Problem requirements: Lines in the material below that include "button" need to be tallied; give the total alone.

Records for the exercise:
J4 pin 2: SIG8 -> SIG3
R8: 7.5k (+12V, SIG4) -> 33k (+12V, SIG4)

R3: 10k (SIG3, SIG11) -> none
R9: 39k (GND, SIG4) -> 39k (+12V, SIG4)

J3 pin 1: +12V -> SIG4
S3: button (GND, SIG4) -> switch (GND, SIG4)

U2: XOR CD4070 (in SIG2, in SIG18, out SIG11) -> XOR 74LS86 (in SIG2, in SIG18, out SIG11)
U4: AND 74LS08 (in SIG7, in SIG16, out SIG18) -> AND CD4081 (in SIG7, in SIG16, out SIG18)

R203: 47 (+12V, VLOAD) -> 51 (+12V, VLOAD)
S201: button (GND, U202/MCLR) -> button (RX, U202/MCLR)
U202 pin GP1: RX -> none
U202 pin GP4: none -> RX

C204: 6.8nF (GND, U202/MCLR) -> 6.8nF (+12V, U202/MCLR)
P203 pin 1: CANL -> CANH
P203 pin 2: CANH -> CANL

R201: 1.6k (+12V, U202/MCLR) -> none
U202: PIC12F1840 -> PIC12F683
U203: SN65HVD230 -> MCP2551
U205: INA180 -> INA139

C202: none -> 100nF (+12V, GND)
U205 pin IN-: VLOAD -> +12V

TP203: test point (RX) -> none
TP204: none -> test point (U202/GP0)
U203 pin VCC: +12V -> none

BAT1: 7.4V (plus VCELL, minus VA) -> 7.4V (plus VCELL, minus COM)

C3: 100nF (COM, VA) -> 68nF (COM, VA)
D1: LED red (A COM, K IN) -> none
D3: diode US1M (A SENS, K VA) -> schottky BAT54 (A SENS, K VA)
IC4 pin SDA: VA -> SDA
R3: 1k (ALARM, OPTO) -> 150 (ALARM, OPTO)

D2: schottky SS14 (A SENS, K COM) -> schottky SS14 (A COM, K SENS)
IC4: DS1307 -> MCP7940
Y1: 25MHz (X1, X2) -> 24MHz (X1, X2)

Solved problem: 2